## Required work
Search the material below for the string "nudigi" and list each line that holds it.

## Extracted material
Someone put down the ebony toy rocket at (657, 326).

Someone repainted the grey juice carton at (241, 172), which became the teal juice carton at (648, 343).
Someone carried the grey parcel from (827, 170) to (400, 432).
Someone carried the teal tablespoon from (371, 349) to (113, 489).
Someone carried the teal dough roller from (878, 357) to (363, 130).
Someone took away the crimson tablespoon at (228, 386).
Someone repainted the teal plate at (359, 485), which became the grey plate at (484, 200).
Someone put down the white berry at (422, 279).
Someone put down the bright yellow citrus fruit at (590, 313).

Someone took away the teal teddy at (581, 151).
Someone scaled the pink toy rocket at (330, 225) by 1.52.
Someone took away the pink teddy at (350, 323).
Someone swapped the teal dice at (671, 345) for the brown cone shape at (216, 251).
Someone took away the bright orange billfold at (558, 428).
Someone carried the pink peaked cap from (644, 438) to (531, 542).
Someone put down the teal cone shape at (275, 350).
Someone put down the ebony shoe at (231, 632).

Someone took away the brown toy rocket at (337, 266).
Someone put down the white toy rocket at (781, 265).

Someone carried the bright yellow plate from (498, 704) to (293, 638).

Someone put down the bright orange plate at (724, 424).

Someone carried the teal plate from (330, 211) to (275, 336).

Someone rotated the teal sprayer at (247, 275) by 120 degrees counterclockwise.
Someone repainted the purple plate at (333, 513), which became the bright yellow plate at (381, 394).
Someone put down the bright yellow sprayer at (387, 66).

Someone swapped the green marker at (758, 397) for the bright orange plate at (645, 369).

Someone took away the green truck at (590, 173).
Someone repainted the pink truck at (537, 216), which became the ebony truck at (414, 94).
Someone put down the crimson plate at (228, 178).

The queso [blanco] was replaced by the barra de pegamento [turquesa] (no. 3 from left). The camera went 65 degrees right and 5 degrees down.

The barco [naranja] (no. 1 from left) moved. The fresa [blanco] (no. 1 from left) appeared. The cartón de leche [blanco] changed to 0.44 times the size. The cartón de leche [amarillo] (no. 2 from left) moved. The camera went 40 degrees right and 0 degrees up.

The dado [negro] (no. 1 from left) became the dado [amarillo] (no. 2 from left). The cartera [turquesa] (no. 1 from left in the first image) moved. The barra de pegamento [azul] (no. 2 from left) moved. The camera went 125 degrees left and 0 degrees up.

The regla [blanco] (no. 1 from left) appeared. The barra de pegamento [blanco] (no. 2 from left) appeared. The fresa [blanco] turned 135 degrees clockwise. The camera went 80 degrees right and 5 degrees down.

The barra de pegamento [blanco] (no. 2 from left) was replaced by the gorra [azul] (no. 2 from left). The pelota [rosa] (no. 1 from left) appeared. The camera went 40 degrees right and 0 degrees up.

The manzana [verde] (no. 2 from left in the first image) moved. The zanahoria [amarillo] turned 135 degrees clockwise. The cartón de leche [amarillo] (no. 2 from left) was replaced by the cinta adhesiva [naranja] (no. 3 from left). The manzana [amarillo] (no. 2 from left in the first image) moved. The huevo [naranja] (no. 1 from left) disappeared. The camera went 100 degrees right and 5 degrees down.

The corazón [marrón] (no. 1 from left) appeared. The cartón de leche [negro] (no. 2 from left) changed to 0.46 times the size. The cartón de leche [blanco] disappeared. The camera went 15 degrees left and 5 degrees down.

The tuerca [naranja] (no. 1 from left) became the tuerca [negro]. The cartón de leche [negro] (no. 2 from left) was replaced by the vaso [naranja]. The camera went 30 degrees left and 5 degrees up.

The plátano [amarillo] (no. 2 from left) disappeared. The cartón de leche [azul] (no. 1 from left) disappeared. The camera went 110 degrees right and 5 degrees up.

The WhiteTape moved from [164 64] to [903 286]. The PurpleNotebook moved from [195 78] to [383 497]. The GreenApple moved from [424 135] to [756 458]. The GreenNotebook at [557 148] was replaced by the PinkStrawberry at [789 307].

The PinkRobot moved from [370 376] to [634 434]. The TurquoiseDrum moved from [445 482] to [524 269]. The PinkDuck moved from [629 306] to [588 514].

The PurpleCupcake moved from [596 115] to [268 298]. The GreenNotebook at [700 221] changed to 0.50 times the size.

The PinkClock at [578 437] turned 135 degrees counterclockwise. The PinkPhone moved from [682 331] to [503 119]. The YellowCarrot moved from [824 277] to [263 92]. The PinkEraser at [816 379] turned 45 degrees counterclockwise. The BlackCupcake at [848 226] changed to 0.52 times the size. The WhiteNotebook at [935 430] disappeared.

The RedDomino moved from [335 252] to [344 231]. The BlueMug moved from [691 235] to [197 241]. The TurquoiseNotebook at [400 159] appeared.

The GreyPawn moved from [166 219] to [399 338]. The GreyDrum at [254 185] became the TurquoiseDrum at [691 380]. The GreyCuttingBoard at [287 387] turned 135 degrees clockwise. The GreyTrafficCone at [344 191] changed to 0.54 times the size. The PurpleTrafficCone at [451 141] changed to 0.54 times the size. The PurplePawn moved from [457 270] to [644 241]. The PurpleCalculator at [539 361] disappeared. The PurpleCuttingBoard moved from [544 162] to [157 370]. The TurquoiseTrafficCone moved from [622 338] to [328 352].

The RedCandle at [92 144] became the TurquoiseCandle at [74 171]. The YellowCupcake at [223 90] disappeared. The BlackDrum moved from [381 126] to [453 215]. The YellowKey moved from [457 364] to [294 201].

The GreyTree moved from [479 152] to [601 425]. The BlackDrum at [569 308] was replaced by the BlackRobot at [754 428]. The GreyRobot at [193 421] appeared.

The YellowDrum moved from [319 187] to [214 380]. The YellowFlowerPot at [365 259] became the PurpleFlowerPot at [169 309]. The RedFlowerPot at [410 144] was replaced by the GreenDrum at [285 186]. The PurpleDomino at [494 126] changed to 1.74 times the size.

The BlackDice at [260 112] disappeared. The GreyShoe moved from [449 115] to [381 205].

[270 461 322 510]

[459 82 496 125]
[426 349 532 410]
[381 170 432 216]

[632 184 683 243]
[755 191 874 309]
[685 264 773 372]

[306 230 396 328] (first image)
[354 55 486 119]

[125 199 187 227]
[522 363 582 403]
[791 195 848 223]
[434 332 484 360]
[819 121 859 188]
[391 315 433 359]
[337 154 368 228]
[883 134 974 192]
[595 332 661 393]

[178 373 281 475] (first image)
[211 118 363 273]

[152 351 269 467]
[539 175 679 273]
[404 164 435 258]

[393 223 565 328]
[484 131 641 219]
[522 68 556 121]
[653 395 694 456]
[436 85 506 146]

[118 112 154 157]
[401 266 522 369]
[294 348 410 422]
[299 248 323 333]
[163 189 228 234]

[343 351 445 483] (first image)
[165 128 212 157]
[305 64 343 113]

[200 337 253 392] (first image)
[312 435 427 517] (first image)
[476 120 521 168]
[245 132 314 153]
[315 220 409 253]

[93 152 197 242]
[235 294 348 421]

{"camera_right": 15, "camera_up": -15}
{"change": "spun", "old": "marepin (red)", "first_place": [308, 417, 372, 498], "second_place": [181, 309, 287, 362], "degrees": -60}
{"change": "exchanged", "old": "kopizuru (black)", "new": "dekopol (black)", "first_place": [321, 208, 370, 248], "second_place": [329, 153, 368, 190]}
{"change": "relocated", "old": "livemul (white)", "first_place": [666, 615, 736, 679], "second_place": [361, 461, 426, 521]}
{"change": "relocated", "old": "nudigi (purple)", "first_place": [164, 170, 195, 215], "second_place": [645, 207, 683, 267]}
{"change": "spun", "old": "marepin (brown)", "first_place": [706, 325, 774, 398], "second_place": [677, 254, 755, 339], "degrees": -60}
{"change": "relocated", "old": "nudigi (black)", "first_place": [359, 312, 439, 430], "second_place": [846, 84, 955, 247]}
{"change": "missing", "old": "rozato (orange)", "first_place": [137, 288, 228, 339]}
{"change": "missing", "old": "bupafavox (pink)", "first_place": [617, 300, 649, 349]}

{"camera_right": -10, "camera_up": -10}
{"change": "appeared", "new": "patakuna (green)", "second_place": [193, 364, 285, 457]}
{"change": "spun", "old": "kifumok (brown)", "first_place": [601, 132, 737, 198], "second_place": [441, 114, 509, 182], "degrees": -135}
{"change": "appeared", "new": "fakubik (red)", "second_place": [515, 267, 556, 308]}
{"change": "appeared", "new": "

## Solution for this problem
{"change": "relocated", "old": "nudigi (purple)", "first_place": [164, 170, 195, 215], "second_place": [645, 207, 683, 267]}
{"change": "relocated", "old": "nudigi (black)", "first_place": [359, 312, 439, 430], "second_place": [846, 84, 955, 247]}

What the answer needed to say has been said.